- [TASK INSTRUCTIONS]
Word for word, return the lines below from the first through the line that has "(389, 289) = (659, 313): none -> purple ring", dropping the pictures.

- [RECORDS FOR THE EXERCISE]

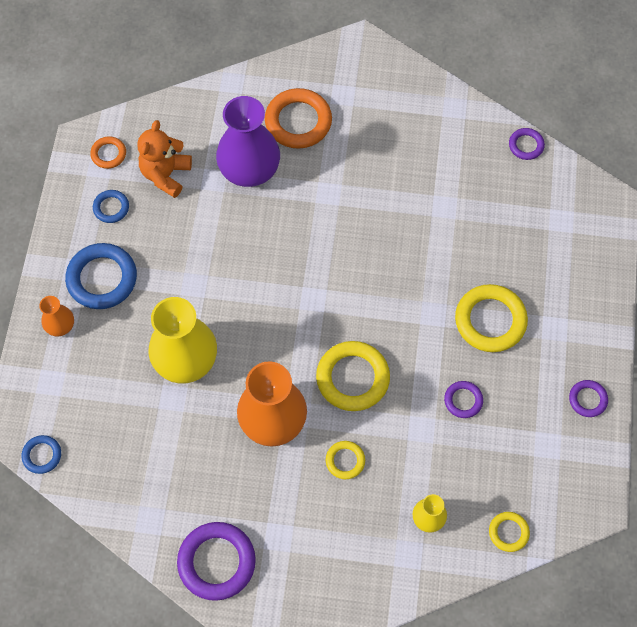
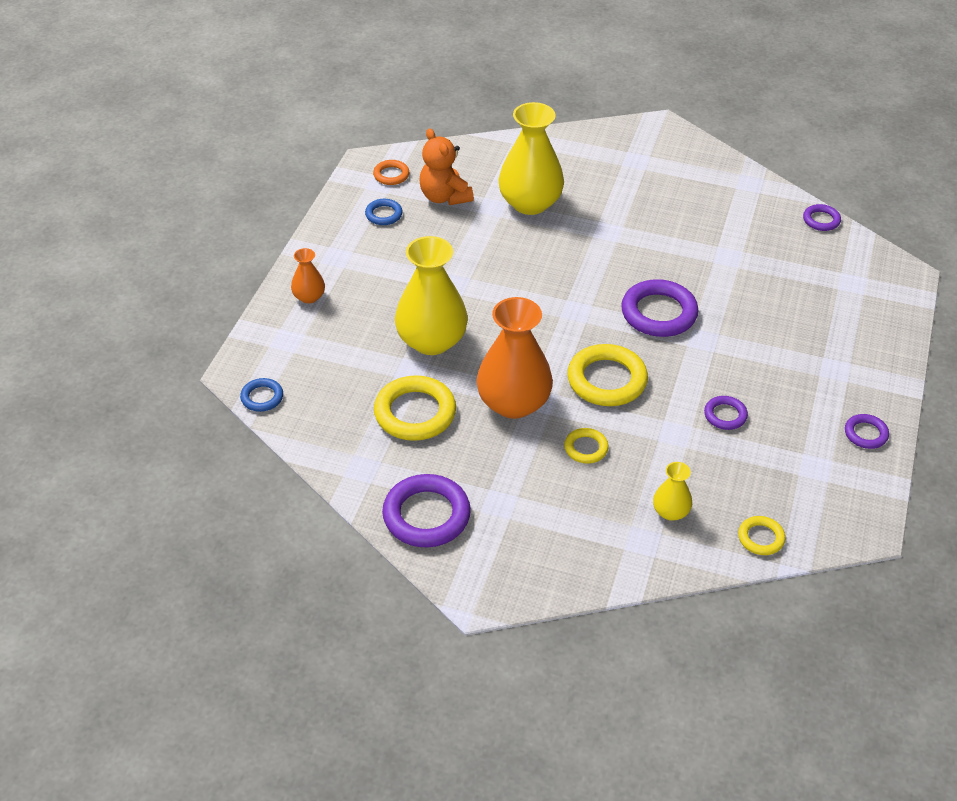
camera: 10 degrees right, 20 degrees down
(102, 278) = (361, 266): blue ring -> none
(166, 174) = (444, 197): orange teddy bear -> orange teddy bear turned 60 degrees counterclockwise
(249, 169) = (530, 203): purple vase -> yellow vase
(298, 121) = (587, 174): orange ring -> none
(389, 289) = (659, 313): none -> purple ring
(490, 320) = (764, 353): yellow ring -> yellow ring (415, 413)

- [TASK RESPONSE]
camera: 10 degrees right, 20 degrees down
(102, 278) = (361, 266): blue ring -> none
(166, 174) = (444, 197): orange teddy bear -> orange teddy bear turned 60 degrees counterclockwise
(249, 169) = (530, 203): purple vase -> yellow vase
(298, 121) = (587, 174): orange ring -> none
(389, 289) = (659, 313): none -> purple ring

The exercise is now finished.